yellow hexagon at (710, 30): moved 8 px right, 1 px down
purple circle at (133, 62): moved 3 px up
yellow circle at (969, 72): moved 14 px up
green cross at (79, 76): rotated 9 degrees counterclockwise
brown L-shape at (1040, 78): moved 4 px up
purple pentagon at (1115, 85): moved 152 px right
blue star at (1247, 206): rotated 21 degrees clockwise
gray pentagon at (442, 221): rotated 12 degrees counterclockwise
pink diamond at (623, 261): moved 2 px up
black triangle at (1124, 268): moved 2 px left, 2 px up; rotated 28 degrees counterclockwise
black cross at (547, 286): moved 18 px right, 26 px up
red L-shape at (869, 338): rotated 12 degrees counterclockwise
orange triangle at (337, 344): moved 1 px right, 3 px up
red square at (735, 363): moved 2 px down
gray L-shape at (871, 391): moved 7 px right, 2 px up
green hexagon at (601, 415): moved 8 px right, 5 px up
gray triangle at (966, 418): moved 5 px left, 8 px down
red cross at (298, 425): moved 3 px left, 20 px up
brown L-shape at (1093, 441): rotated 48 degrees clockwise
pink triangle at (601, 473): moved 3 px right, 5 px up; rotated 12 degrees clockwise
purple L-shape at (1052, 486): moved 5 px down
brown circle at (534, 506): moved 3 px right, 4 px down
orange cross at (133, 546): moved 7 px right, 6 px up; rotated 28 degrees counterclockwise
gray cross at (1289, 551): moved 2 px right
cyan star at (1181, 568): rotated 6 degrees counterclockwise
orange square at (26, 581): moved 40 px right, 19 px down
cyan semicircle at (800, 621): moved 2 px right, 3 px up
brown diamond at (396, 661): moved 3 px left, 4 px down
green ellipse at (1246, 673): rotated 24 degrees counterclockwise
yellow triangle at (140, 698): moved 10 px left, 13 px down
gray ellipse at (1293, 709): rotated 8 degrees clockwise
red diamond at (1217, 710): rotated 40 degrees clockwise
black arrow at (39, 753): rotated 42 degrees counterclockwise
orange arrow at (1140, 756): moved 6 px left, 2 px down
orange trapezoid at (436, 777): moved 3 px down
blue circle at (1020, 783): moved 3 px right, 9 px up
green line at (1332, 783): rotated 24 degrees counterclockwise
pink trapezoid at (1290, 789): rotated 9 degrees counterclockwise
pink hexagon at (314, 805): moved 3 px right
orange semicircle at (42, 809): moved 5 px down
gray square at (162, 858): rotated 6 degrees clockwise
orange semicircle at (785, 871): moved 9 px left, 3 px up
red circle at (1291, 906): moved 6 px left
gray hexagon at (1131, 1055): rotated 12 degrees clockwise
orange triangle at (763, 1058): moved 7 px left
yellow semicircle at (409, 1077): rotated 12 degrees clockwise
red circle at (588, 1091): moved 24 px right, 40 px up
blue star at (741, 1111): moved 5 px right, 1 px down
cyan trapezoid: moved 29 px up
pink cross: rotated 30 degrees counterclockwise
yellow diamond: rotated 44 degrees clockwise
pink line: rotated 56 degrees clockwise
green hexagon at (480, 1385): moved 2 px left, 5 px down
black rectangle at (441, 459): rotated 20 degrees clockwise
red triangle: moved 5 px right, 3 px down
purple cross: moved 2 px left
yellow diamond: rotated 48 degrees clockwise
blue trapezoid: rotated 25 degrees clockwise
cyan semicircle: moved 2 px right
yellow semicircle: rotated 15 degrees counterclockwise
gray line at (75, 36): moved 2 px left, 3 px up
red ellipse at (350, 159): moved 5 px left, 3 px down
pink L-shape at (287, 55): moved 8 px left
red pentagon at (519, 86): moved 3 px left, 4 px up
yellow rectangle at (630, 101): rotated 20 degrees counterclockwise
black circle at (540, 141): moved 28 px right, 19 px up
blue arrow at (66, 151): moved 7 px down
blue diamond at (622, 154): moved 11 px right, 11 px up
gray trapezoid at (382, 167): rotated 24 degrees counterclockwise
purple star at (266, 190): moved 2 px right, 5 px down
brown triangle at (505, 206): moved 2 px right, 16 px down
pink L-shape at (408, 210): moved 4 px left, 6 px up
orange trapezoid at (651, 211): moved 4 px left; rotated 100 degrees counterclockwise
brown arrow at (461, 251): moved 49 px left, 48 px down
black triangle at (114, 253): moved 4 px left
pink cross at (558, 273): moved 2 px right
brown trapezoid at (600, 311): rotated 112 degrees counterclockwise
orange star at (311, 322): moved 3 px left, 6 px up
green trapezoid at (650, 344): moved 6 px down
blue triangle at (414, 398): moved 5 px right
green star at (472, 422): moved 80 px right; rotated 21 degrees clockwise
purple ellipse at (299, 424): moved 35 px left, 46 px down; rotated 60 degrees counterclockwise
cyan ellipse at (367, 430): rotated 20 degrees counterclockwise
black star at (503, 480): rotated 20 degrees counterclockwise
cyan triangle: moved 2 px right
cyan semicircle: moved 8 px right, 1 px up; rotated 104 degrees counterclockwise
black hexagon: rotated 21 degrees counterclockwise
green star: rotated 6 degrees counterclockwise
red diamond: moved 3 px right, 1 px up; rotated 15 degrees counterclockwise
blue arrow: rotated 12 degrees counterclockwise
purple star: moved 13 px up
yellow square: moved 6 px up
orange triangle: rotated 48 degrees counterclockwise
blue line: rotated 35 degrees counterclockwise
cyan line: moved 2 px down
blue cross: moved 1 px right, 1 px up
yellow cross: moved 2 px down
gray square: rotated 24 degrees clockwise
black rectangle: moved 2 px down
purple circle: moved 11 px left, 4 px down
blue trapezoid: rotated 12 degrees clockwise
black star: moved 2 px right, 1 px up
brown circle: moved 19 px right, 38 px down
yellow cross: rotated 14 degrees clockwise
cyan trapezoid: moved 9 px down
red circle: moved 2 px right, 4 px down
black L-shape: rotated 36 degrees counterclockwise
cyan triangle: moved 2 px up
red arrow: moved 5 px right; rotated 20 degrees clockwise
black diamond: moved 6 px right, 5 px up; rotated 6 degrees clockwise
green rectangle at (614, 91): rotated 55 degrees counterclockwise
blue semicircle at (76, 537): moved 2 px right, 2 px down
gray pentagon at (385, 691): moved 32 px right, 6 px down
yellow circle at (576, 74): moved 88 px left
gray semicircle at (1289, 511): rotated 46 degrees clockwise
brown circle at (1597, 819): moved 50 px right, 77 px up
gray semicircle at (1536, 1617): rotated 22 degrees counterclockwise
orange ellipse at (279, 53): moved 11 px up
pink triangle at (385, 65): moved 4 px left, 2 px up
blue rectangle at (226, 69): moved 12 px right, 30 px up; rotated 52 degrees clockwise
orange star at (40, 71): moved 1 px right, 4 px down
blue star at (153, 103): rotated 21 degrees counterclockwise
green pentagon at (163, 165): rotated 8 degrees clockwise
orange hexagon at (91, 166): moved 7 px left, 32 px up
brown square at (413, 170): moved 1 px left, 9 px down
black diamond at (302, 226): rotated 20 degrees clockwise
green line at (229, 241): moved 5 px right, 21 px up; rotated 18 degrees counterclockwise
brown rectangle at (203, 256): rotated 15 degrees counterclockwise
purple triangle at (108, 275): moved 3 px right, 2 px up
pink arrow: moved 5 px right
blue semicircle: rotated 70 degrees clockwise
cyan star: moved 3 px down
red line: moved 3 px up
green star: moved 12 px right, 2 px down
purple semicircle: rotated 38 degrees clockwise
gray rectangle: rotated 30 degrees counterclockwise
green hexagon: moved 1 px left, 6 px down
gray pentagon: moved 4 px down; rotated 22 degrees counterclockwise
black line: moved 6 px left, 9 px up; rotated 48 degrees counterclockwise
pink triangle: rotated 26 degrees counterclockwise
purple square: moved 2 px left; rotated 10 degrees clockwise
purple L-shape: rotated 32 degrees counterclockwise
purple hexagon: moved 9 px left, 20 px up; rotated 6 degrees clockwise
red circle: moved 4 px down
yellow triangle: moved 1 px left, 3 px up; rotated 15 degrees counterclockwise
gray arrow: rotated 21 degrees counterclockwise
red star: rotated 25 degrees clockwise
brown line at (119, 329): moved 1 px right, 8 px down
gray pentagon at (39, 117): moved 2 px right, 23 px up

===

> _Work order_
Retype exactly the lines of the data above, starting at its first line and finishing with the line that has "purple pentagon at" in it.

> _Answer section_
yellow hexagon at (710, 30): moved 8 px right, 1 px down
purple circle at (133, 62): moved 3 px up
yellow circle at (969, 72): moved 14 px up
green cross at (79, 76): rotated 9 degrees counterclockwise
brown L-shape at (1040, 78): moved 4 px up
purple pentagon at (1115, 85): moved 152 px right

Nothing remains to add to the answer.